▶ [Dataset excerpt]
• • • •
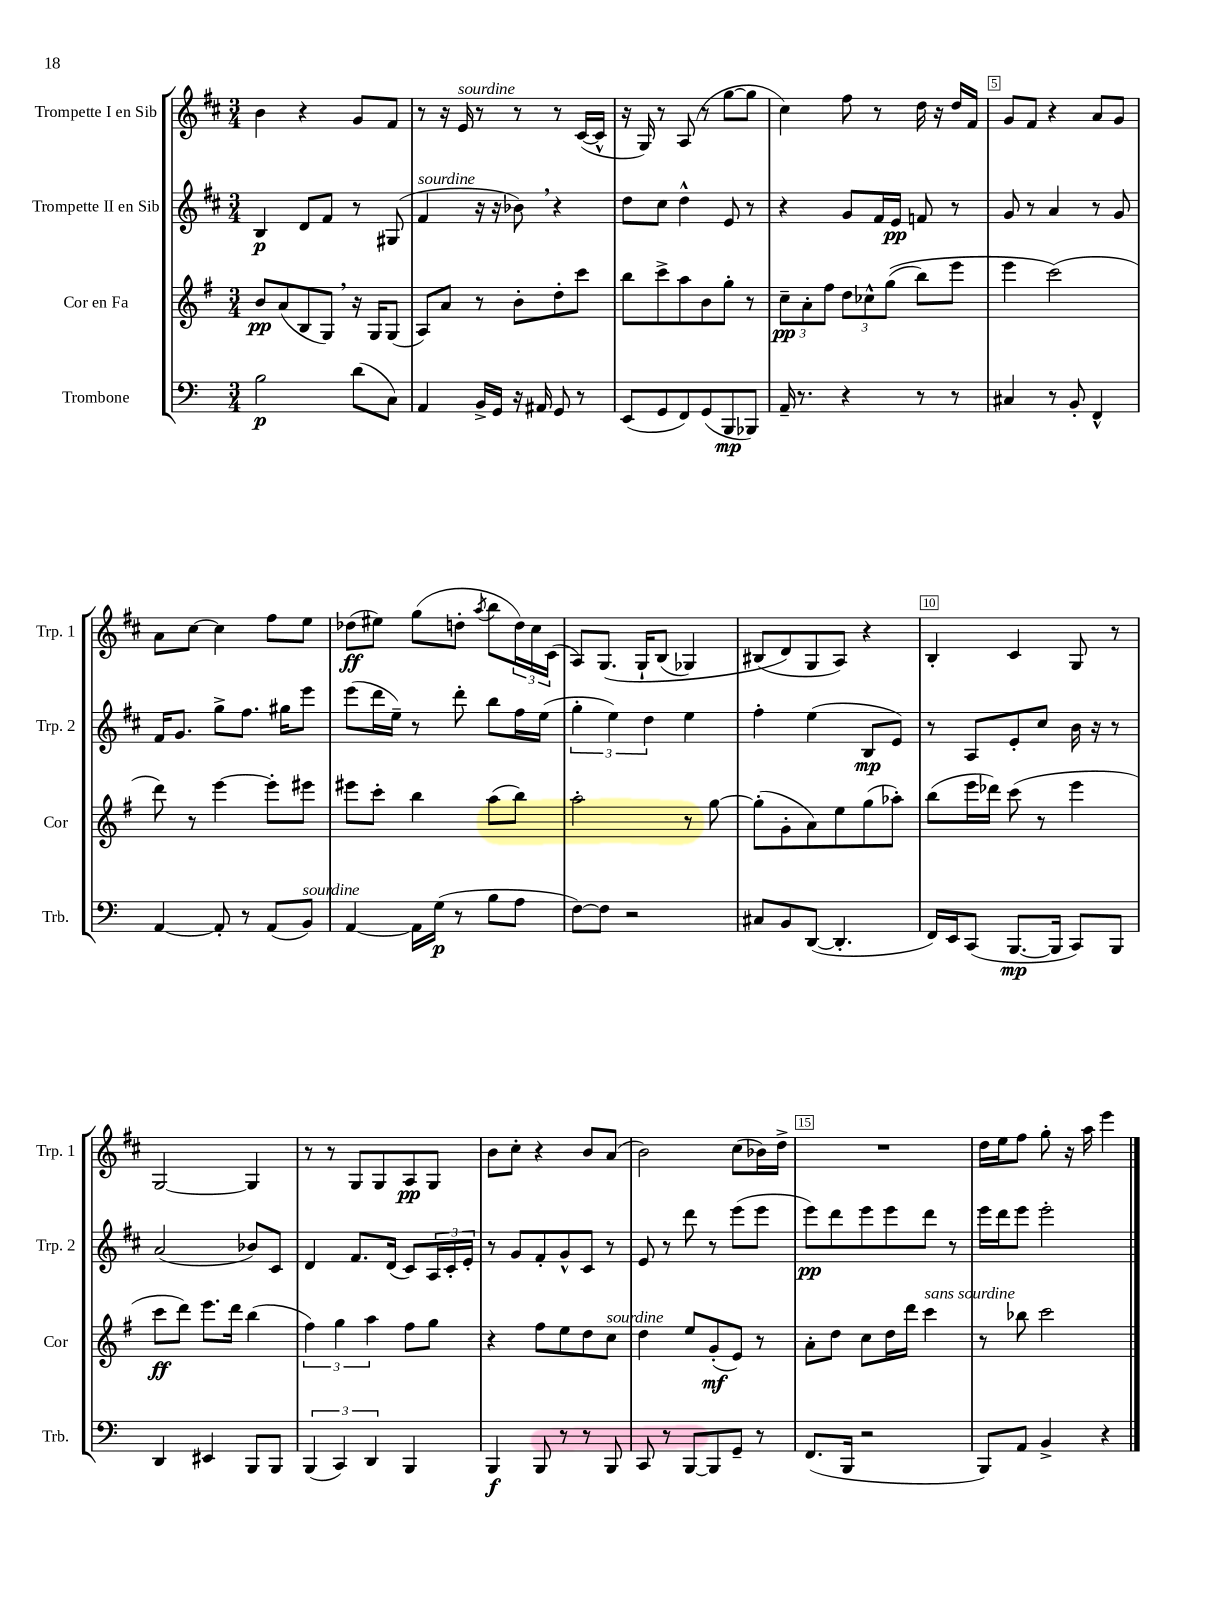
<<
\new StaffGroup <<
\new Staff = "s0" \with { instrumentName = "Trompette I en Sib" shortInstrumentName = "Trp. 1" } {
    \clef treble \key d \major \numericTimeSignature \time 3/4
    b'4 r4 g'8 fis'8 |
    r8 r16 e'16^\markup { \italic "sourdine" } r8 r8 r8 cis'16~( cis'16-^ |
    r16 g16) r8 a8( r8 g''8~ g''8 |
    cis''4) fis''8 r8 d''16 r16 d''16 fis'16 |
    g'8 fis'8 r4 a'8 g'8 |
    a'8 cis''8~ cis''4 fis''8 e''8 |
    des''8\ff( eis''8) g''8( d''8-. \acciaccatura { a''8 } b''8 \tuplet 3/2 { d''16) cis''16 cis'16( } |
    a8) g8.\( g16-! b8( ges4) |
    bis8( d'8\) g8 a8) r4 |
    b4-. cis'4 g8 r8 |
    g2~ g4 |
    r8 r8 g8 g8 a8\pp g8 |
    b'8 cis''8-. r4 b'8 a'8( |
    b'2) cis''8( bes'16) d''16-> |
    R2. |
    d''16 e''16 fis''8 g''8-. r16 a''16 e'''4 \bar "|." |
}
\new Staff = "s1" \with { instrumentName = "Trompette II en Sib" shortInstrumentName = "Trp. 2" } {
    \clef treble \key d \major \numericTimeSignature \time 3/4
    b4\p d'8 fis'8 r8 gis8( |
    fis'4^\markup { \italic "sourdine" } r16 r16 bes'8) \breathe r4 |
    d''8 cis''8 d''4-^ e'8 r8 |
    r4 g'8 fis'16 e'16\pp f'8 r8 |
    g'8 r8 a'4 r8 g'8 |
    fis'16 g'8. g''8-> fis''8. gis''16 e'''8 |
    e'''8( d'''16 e''16--) r8 d'''8-. b''8 fis''16 e''16( |
    \tuplet 3/2 { g''4-. e''4) d''4 } e''4 |
    fis''4-. e''4( b8\mp e'8) |
    r8 a8 e'8-. cis''8 b'16 r16 r8 |
    a'2( bes'8) cis'8 |
    d'4 fis'8. d'16( cis'8) \tuplet 3/2 { a16 cis'16-. e'16-. } |
    r8 g'8 fis'8-. g'8-^ cis'8 r8 |
    e'8 r8 d'''8 r8 e'''8( e'''8 |
    e'''8\pp) d'''8 e'''8 e'''8 d'''8 r8 |
    e'''16 d'''16 e'''8 e'''2-. \bar "|." |
}
\new Staff = "s2" \with { instrumentName = "Cor en Fa" shortInstrumentName = "Cor" } {
    \clef treble \key g \major \numericTimeSignature \time 3/4
    b'8\pp a'8( b8 g8) \breathe r16 g16 g8( |
    a8) a'8 r8 b'8-. d''8-. c'''8 |
    b''8 c'''8-> a''8 b'8 g''8-. r8 |
    \tuplet 3/2 { c''8--\pp a'8-. fis''8 } \tuplet 3/2 { d''8 ces''8-^ g''8(\( } b''8) e'''8 |
    e'''4 c'''2(\) |
    d'''8) r8 e'''4~ e'''8-. eis'''8 |
    eis'''8 c'''8-. b''4 a''8( b''8) |
    a''2-. r8 g''8~ |
    g''8-.( g'8-. a'8) e''8 g''8( aes''8-.) |
    b''8( e'''16 des'''16) c'''8( r8 e'''4 |
    c'''8\ff d'''8) e'''8. d'''16 b''4( |
    \tuplet 3/2 { fis''4) g''4 a''4 } fis''8 g''8 |
    r4 fis''8 e''8 d''8 c''8^\markup { \italic "sourdine" } |
    d''4 e''8 g'8-.\mf( e'8) r8 |
    a'8-. d''8 c''8 d''16 d'''16 c'''4^\markup { \italic "sans sourdine" } |
    r8 bes''8 c'''2 \bar "|." |
}
\new Staff = "s3" \with { instrumentName = "Trombone" shortInstrumentName = "Trb." } {
    \clef bass \key c \major \numericTimeSignature \time 3/4
    b2\p d'8( c8) |
    a,4 b,16-> g,16 r16 ais,16 g,8 r8 |
    e,8( g,8 f,8) g,8( b,,8\mp bes,,8) |
    a,16-- r8. r4 r8 r8 |
    cis4 r8 b,8-. f,4-^ |
    a,4~ a,8-. r8 a,8( b,8^\markup { \italic "sourdine" }) |
    a,4~ a,16 g16\p( r8 b8 a8 |
    f8~) f8 r2 |
    cis8 b,8 d,8~( d,4.-. |
    f,16) e,16 c,8( b,,8.~\mp b,,16 c,8) b,,8 |
    d,4 eis,4 b,,8 b,,8 |
    \tuplet 3/2 { b,,4( c,4) d,4 } b,,4 |
    b,,4\f b,,8 r8 r8 b,,8 |
    c,8 r8 b,,8~ b,,8 g,8-- r8 |
    f,8.( b,,16 r2 |
    b,,8) a,8 b,4-> r4 \bar "|." |
}
>>
>>
\layout { \context { \Score \override BarNumber.break-visibility = ##(#f #t #t) barNumberVisibility = #(every-nth-bar-number-visible 5) \override BarNumber.stencil = #(make-stencil-boxer 0.1 0.3 ly:text-interface::print) } }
• • • •
▶ [Task] Format the lines from the beginning of the material through the line containing "cis''4) fis''8 r8", both ends included, as a JSON list of strings with one string per line and blank lines omitted. Leave the pictures out.

▶ [In response]
[
  "<<",
  "\\new StaffGroup <<",
  "\\new Staff = \"s0\" \\with { instrumentName = \"Trompette I en Sib\" shortInstrumentName = \"Trp. 1\" } {",
  "    \\clef treble \\key d \\major \\numericTimeSignature \\time 3/4",
  "    b'4 r4 g'8 fis'8 |",
  "    r8 r16 e'16^\\markup { \\italic \"sourdine\" } r8 r8 r8 cis'16~( cis'16-^ |",
  "    r16 g16) r8 a8( r8 g''8~ g''8 |",
  "    cis''4) fis''8 r8 d''16 r16 d''16 fis'16 |"
]